◆ What you should do ◆
When you transcribe the data below, reproduce every line exactly and leave each picture out.

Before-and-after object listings
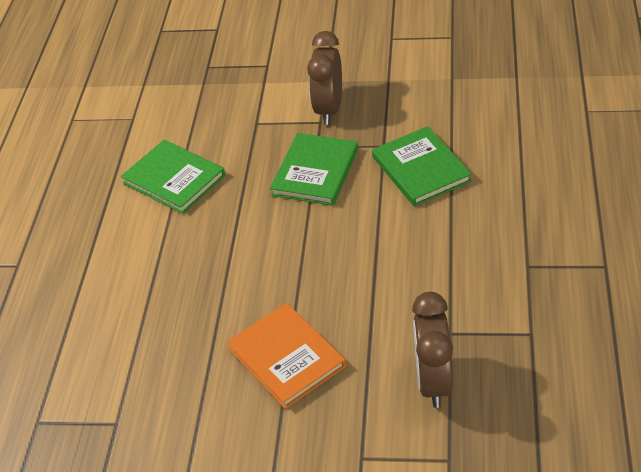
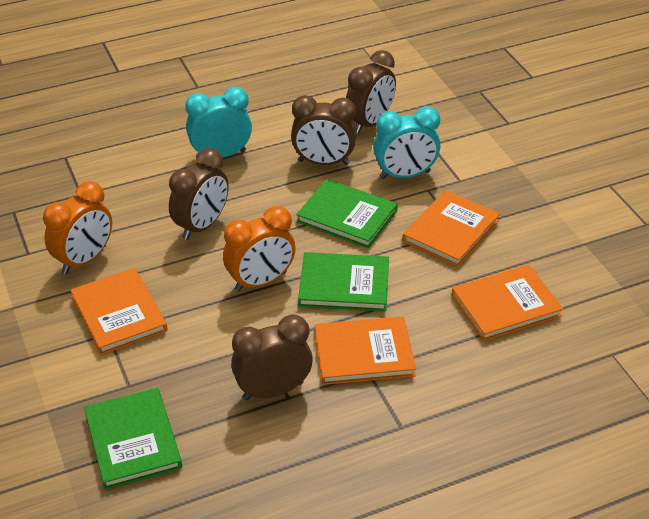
brown clock: 2 -> 4
orange book: 1 -> 4
orange clock: 0 -> 2
turquoise clock: 0 -> 2

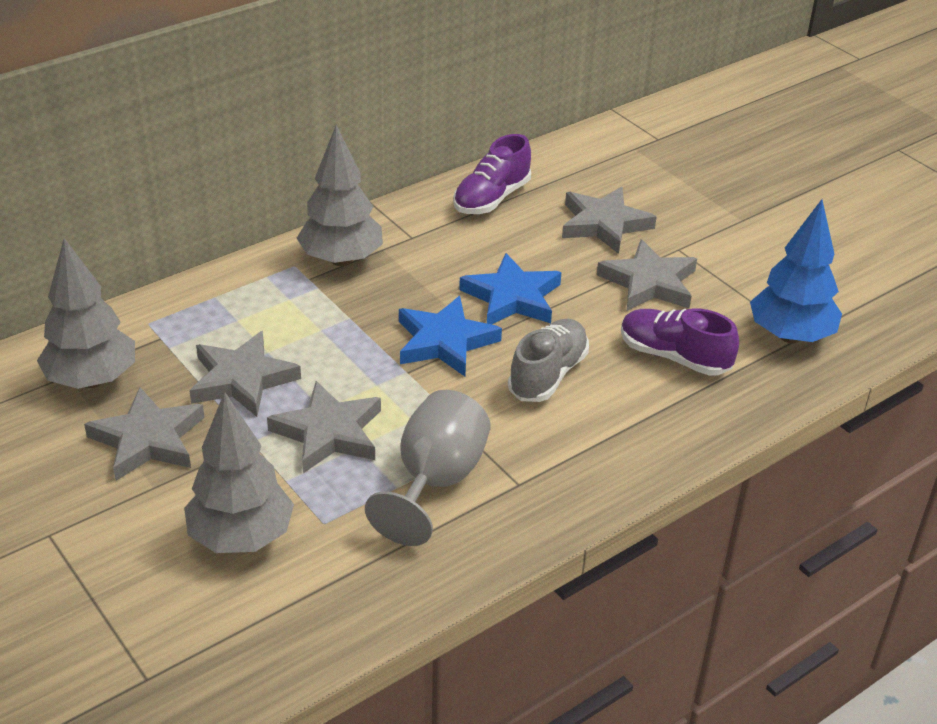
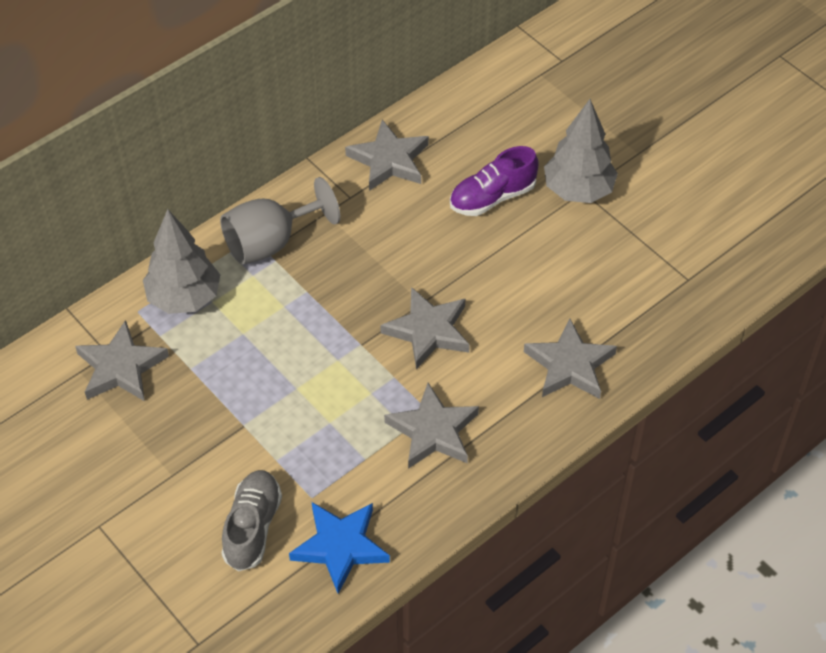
blue star: 2 -> 1
blue tree: 1 -> 0
grey tree: 3 -> 2
purple shoe: 2 -> 1

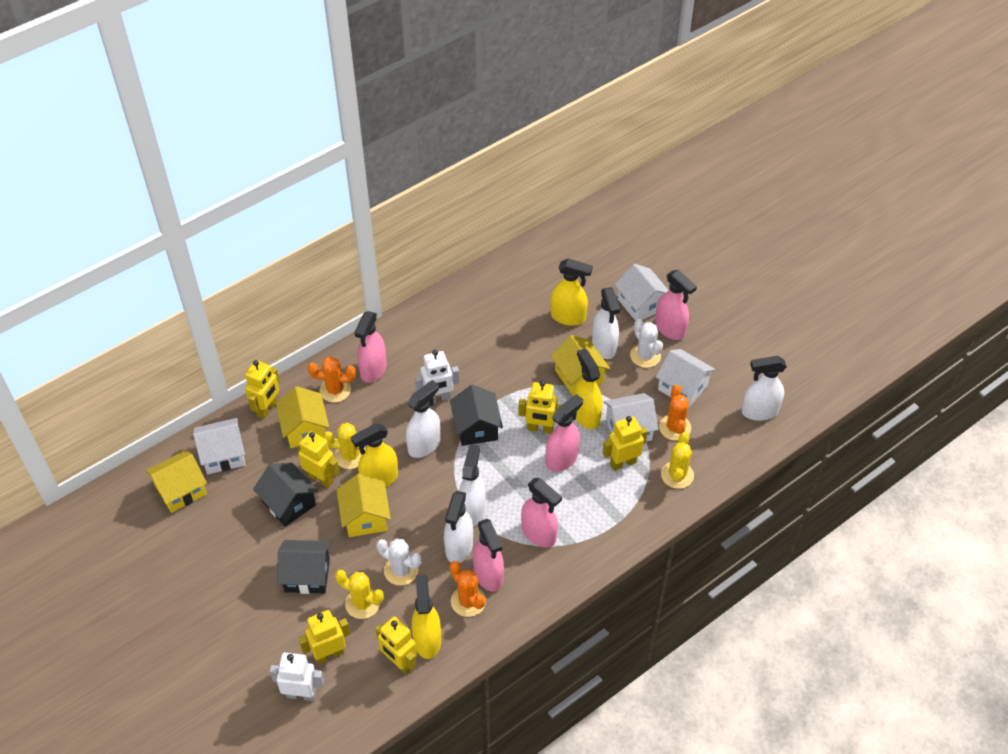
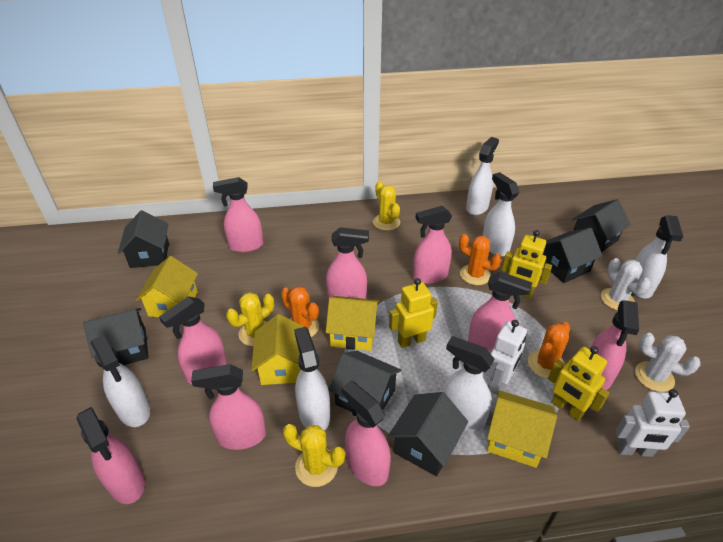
black house: 3 -> 6
pink spray bottle: 5 -> 9
white house: 4 -> 0
white spray bottle: 5 -> 6
yellow robot: 6 -> 3
yellow spray bottle: 4 -> 0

◆ Written solution ◆
brown clock: 2 -> 4
orange book: 1 -> 4
orange clock: 0 -> 2
turquoise clock: 0 -> 2

blue star: 2 -> 1
blue tree: 1 -> 0
grey tree: 3 -> 2
purple shoe: 2 -> 1

black house: 3 -> 6
pink spray bottle: 5 -> 9
white house: 4 -> 0
white spray bottle: 5 -> 6
yellow robot: 6 -> 3
yellow spray bottle: 4 -> 0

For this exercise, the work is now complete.